» YOUR GOAL: Each line of the data should be given again exactly.

» MATERIAL PROVIDED:

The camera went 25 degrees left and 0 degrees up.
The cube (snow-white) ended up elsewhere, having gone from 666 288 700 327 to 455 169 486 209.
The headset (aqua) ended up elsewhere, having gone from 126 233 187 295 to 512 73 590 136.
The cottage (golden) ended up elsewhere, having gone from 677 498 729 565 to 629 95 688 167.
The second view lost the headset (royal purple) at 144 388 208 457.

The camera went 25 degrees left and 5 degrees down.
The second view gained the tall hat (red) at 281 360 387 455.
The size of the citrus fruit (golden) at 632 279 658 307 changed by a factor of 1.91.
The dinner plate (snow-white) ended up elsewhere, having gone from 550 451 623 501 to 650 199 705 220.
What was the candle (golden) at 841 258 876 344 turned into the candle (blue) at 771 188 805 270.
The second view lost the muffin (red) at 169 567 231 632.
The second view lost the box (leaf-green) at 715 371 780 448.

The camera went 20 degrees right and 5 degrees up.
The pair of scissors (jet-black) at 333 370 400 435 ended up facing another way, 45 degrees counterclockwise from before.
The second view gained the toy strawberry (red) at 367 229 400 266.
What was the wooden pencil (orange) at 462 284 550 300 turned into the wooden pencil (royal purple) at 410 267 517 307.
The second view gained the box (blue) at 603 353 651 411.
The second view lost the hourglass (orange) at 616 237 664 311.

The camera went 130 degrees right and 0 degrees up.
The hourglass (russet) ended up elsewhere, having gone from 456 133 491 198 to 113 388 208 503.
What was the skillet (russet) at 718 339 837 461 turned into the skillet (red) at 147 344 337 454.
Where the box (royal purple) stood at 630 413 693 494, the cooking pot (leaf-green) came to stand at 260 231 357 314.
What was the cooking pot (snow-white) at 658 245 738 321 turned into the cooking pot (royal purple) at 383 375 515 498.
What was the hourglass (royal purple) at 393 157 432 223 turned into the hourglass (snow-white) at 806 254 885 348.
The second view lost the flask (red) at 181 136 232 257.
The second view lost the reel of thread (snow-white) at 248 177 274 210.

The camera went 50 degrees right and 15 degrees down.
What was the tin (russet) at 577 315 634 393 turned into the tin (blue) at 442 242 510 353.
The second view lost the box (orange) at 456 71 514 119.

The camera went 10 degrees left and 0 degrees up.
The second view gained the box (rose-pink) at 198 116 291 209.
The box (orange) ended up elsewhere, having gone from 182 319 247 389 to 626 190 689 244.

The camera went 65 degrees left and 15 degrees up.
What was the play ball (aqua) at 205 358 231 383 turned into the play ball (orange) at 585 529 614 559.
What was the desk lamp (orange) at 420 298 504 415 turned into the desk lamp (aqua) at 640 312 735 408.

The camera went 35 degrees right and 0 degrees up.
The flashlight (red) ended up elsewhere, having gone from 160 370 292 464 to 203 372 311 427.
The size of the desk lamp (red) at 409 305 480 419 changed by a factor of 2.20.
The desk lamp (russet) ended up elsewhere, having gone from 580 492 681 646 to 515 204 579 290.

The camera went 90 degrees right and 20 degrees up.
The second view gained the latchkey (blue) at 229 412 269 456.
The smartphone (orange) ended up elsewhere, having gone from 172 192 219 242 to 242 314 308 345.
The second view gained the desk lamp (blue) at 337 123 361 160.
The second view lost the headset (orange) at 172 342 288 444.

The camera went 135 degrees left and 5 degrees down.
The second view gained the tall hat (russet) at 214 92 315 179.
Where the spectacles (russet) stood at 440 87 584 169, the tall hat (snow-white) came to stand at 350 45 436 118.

» WRITTEN ANSWER:
The camera went 25 degrees left and 0 degrees up.
The cube (snow-white) ended up elsewhere, having gone from 666 288 700 327 to 455 169 486 209.
The headset (aqua) ended up elsewhere, having gone from 126 233 187 295 to 512 73 590 136.
The cottage (golden) ended up elsewhere, having gone from 677 498 729 565 to 629 95 688 167.
The second view lost the headset (royal purple) at 144 388 208 457.

The camera went 25 degrees left and 5 degrees down.
The second view gained the tall hat (red) at 281 360 387 455.
The size of the citrus fruit (golden) at 632 279 658 307 changed by a factor of 1.91.
The dinner plate (snow-white) ended up elsewhere, having gone from 550 451 623 501 to 650 199 705 220.
What was the candle (golden) at 841 258 876 344 turned into the candle (blue) at 771 188 805 270.
The second view lost the muffin (red) at 169 567 231 632.
The second view lost the box (leaf-green) at 715 371 780 448.

The camera went 20 degrees right and 5 degrees up.
The pair of scissors (jet-black) at 333 370 400 435 ended up facing another way, 45 degrees counterclockwise from before.
The second view gained the toy strawberry (red) at 367 229 400 266.
What was the wooden pencil (orange) at 462 284 550 300 turned into the wooden pencil (royal purple) at 410 267 517 307.
The second view gained the box (blue) at 603 353 651 411.
The second view lost the hourglass (orange) at 616 237 664 311.

The camera went 130 degrees right and 0 degrees up.
The hourglass (russet) ended up elsewhere, having gone from 456 133 491 198 to 113 388 208 503.
What was the skillet (russet) at 718 339 837 461 turned into the skillet (red) at 147 344 337 454.
Where the box (royal purple) stood at 630 413 693 494, the cooking pot (leaf-green) came to stand at 260 231 357 314.
What was the cooking pot (snow-white) at 658 245 738 321 turned into the cooking pot (royal purple) at 383 375 515 498.
What was the hourglass (royal purple) at 393 157 432 223 turned into the hourglass (snow-white) at 806 254 885 348.
The second view lost the flask (red) at 181 136 232 257.
The second view lost the reel of thread (snow-white) at 248 177 274 210.

The camera went 50 degrees right and 15 degrees down.
What was the tin (russet) at 577 315 634 393 turned into the tin (blue) at 442 242 510 353.
The second view lost the box (orange) at 456 71 514 119.

The camera went 10 degrees left and 0 degrees up.
The second view gained the box (rose-pink) at 198 116 291 209.
The box (orange) ended up elsewhere, having gone from 182 319 247 389 to 626 190 689 244.

The camera went 65 degrees left and 15 degrees up.
What was the play ball (aqua) at 205 358 231 383 turned into the play ball (orange) at 585 529 614 559.
What was the desk lamp (orange) at 420 298 504 415 turned into the desk lamp (aqua) at 640 312 735 408.

The camera went 35 degrees right and 0 degrees up.
The flashlight (red) ended up elsewhere, having gone from 160 370 292 464 to 203 372 311 427.
The size of the desk lamp (red) at 409 305 480 419 changed by a factor of 2.20.
The desk lamp (russet) ended up elsewhere, having gone from 580 492 681 646 to 515 204 579 290.

The camera went 90 degrees right and 20 degrees up.
The second view gained the latchkey (blue) at 229 412 269 456.
The smartphone (orange) ended up elsewhere, having gone from 172 192 219 242 to 242 314 308 345.
The second view gained the desk lamp (blue) at 337 123 361 160.
The second view lost the headset (orange) at 172 342 288 444.

The camera went 135 degrees left and 5 degrees down.
The second view gained the tall hat (russet) at 214 92 315 179.
Where the spectacles (russet) stood at 440 87 584 169, the tall hat (snow-white) came to stand at 350 45 436 118.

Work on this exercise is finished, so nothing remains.